* [Task] Search the entries for lines that contain the word "trapezoid", and report each one found.

* [Working data]
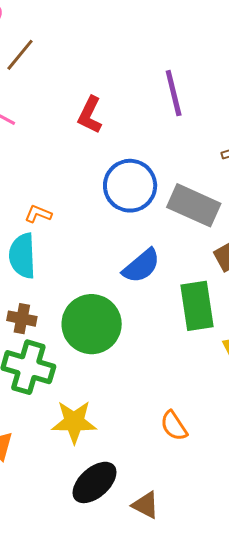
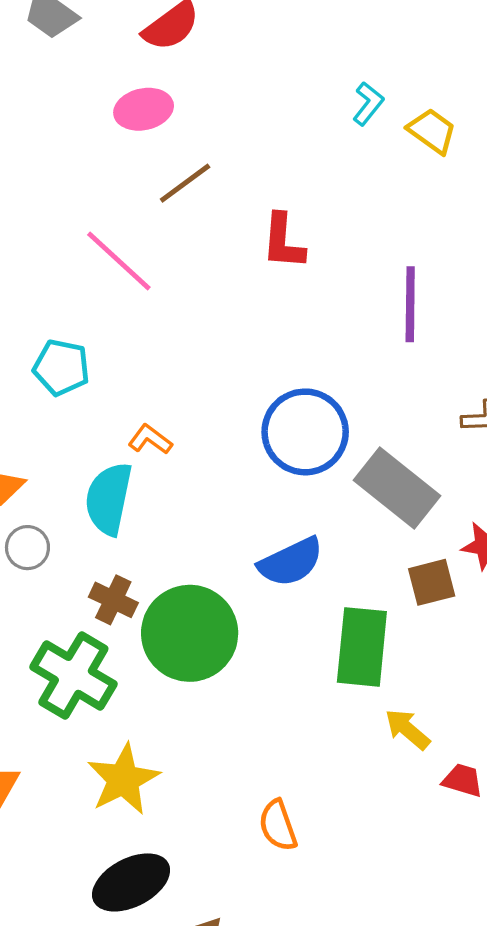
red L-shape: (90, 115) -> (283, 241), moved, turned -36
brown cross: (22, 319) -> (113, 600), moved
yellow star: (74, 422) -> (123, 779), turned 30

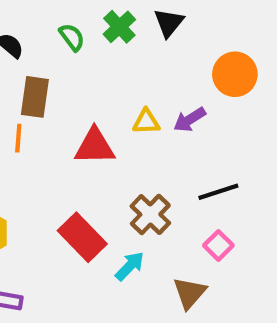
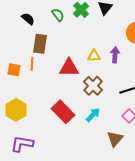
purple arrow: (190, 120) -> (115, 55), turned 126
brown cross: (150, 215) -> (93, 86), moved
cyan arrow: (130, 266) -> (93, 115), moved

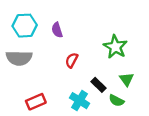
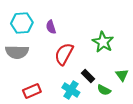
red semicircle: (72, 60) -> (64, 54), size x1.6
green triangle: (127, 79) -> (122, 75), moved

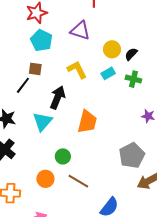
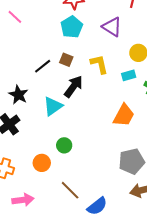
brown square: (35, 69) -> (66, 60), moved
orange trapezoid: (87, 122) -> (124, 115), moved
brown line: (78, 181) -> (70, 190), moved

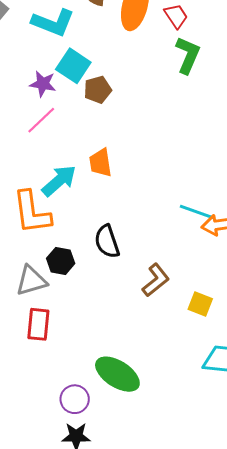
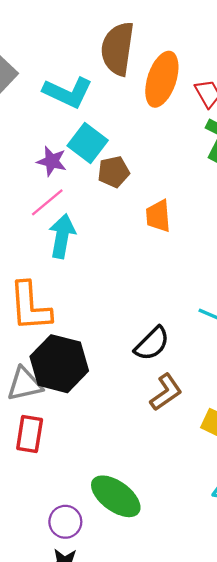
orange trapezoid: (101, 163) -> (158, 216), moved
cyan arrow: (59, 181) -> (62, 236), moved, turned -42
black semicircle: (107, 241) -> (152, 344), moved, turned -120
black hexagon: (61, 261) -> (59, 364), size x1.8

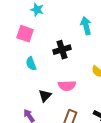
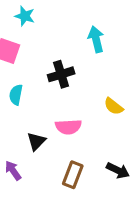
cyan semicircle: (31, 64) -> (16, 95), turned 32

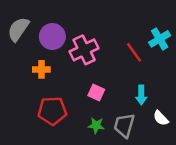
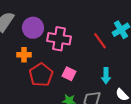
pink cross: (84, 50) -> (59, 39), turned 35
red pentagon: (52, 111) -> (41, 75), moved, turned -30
---
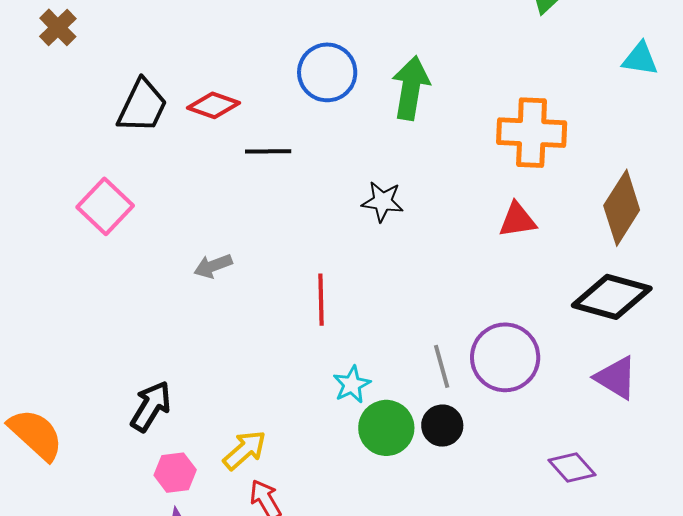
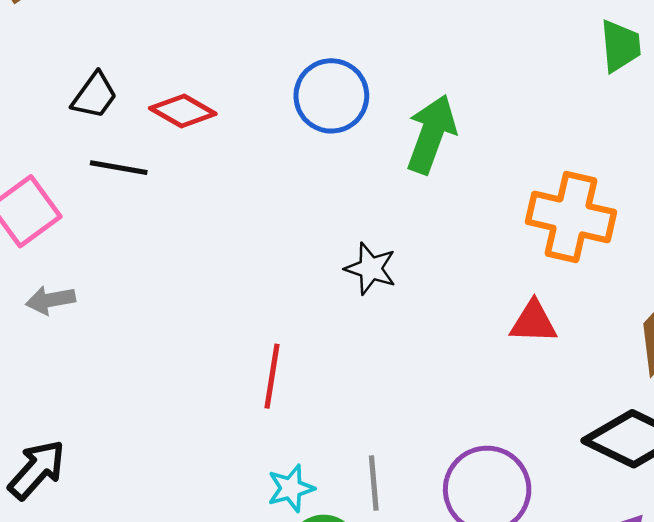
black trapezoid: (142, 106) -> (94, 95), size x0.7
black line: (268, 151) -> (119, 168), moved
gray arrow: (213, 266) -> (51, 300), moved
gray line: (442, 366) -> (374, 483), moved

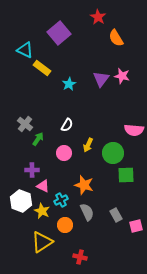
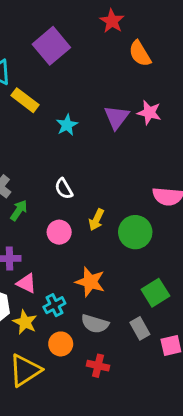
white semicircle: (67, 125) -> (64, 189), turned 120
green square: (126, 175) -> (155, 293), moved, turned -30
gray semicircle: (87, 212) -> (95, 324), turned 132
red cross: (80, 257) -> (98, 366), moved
* * *
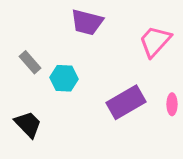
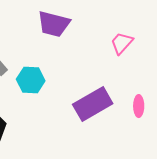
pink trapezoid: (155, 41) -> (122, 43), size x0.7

* [Response below]
orange trapezoid: (87, 122) -> (124, 115), moved
orange trapezoid: (101, 163) -> (158, 216), moved
black trapezoid: (142, 106) -> (94, 95), size x0.7
pink trapezoid: (155, 41) -> (122, 43), size x0.7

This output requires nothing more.